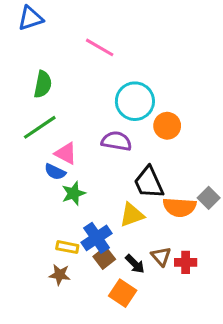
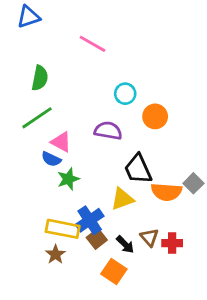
cyan circle: (135, 101) -> (125, 94), size x0.6
yellow rectangle: (67, 247) -> (63, 229), size x1.6
brown star: (60, 275) -> (55, 254), turned 30

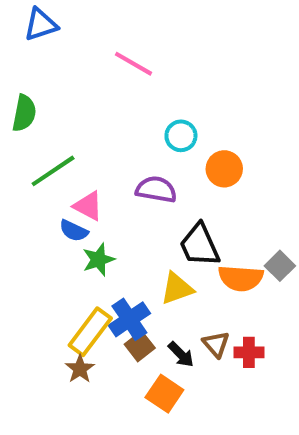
green semicircle: (40, 78) -> (24, 113), moved
yellow rectangle: (63, 229) -> (90, 332), turned -64

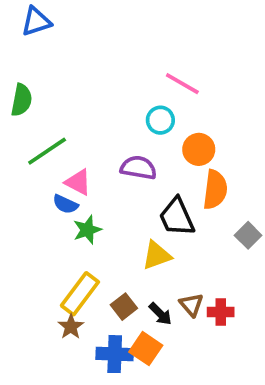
pink line: (134, 64) -> (182, 84), moved
orange semicircle: (241, 278) -> (215, 190), moved, turned -87
blue cross: (129, 319) -> (115, 354), moved, turned 36

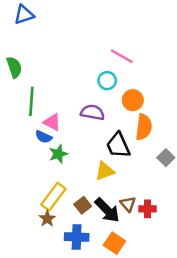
green semicircle: (21, 100) -> (14, 67), turned -30
green line: (47, 151) -> (31, 101), turned -52
black arrow: (160, 314) -> (107, 210), size x1.6
orange square: (146, 349) -> (114, 243), moved

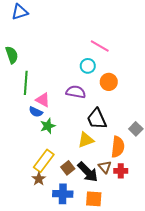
orange semicircle: (144, 127) -> (118, 147), moved
orange square: (114, 243) -> (94, 199), turned -30

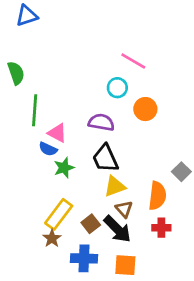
black trapezoid: (97, 119) -> (105, 158), moved
brown triangle: (105, 167) -> (124, 209), moved

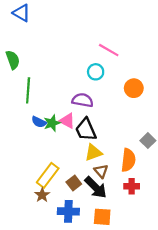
blue triangle: (27, 16) -> (22, 13), turned 48
orange circle: (145, 109) -> (134, 88), moved
pink triangle: (57, 133) -> (67, 121), moved
green star: (64, 168) -> (52, 123), moved

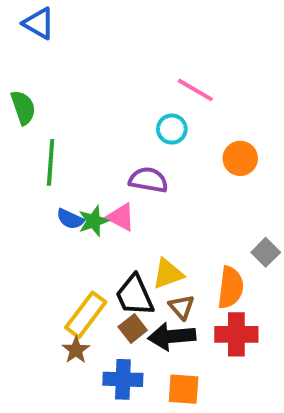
black trapezoid: (86, 130) -> (135, 295), moved
red cross: (132, 186) -> (236, 334), size x1.5
black arrow: (96, 187) -> (172, 336), turned 130

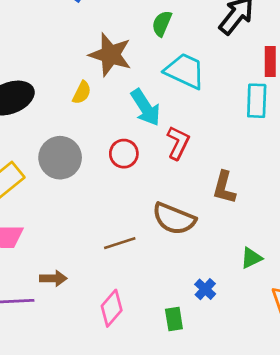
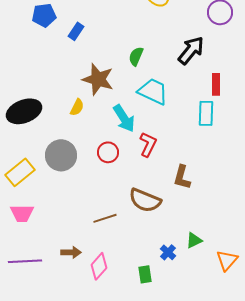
green triangle: (251, 258) -> (194, 240), moved
brown arrow: (53, 278) -> (71, 252), moved

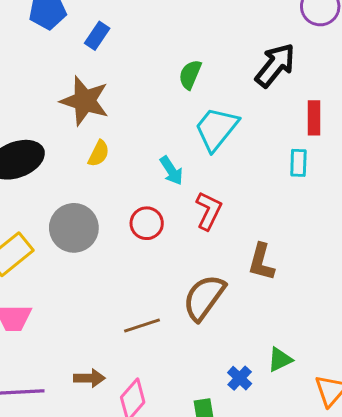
brown star: (98, 79) -> (85, 101), moved
cyan trapezoid: (153, 91) -> (216, 129), turned -76
cyan rectangle: (206, 113) -> (298, 163), size x0.7
cyan arrow: (124, 118) -> (171, 171), size x0.7
brown semicircle: (145, 200) -> (204, 298), turned 104

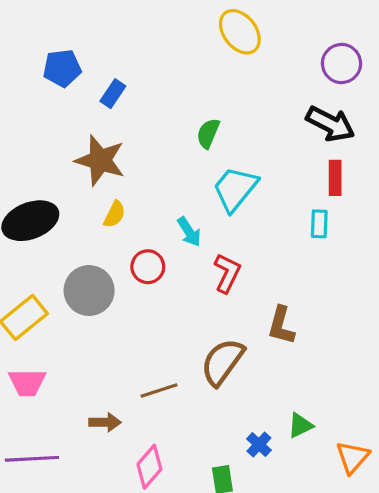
black arrow: (275, 65) -> (330, 124), moved, turned 78
red circle: (147, 223) -> (148, 267), moved
brown arrow: (89, 378) -> (105, 422), moved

::::

The records above need to be printed in full and exactly, without any of the pictures.

cyan circle: (135, 101) -> (125, 94), size x0.6
yellow rectangle: (67, 247) -> (63, 229), size x1.6
brown star: (60, 275) -> (55, 254), turned 30

green semicircle: (40, 78) -> (24, 113), moved
yellow rectangle: (63, 229) -> (90, 332), turned -64

pink line: (134, 64) -> (182, 84), moved
orange semicircle: (241, 278) -> (215, 190), moved, turned -87
blue cross: (129, 319) -> (115, 354), moved, turned 36

green semicircle: (21, 100) -> (14, 67), turned -30
green line: (47, 151) -> (31, 101), turned -52
black arrow: (160, 314) -> (107, 210), size x1.6
orange square: (146, 349) -> (114, 243), moved

orange semicircle: (144, 127) -> (118, 147), moved
orange square: (114, 243) -> (94, 199), turned -30

black trapezoid: (97, 119) -> (105, 158), moved
brown triangle: (105, 167) -> (124, 209), moved

blue triangle: (27, 16) -> (22, 13), turned 48
orange circle: (145, 109) -> (134, 88), moved
pink triangle: (57, 133) -> (67, 121), moved
green star: (64, 168) -> (52, 123), moved

black trapezoid: (86, 130) -> (135, 295), moved
red cross: (132, 186) -> (236, 334), size x1.5
black arrow: (96, 187) -> (172, 336), turned 130

green triangle: (251, 258) -> (194, 240), moved
brown arrow: (53, 278) -> (71, 252), moved

brown star: (98, 79) -> (85, 101), moved
cyan trapezoid: (153, 91) -> (216, 129), turned -76
cyan rectangle: (206, 113) -> (298, 163), size x0.7
cyan arrow: (124, 118) -> (171, 171), size x0.7
brown semicircle: (145, 200) -> (204, 298), turned 104

black arrow: (275, 65) -> (330, 124), moved, turned 78
red circle: (147, 223) -> (148, 267), moved
brown arrow: (89, 378) -> (105, 422), moved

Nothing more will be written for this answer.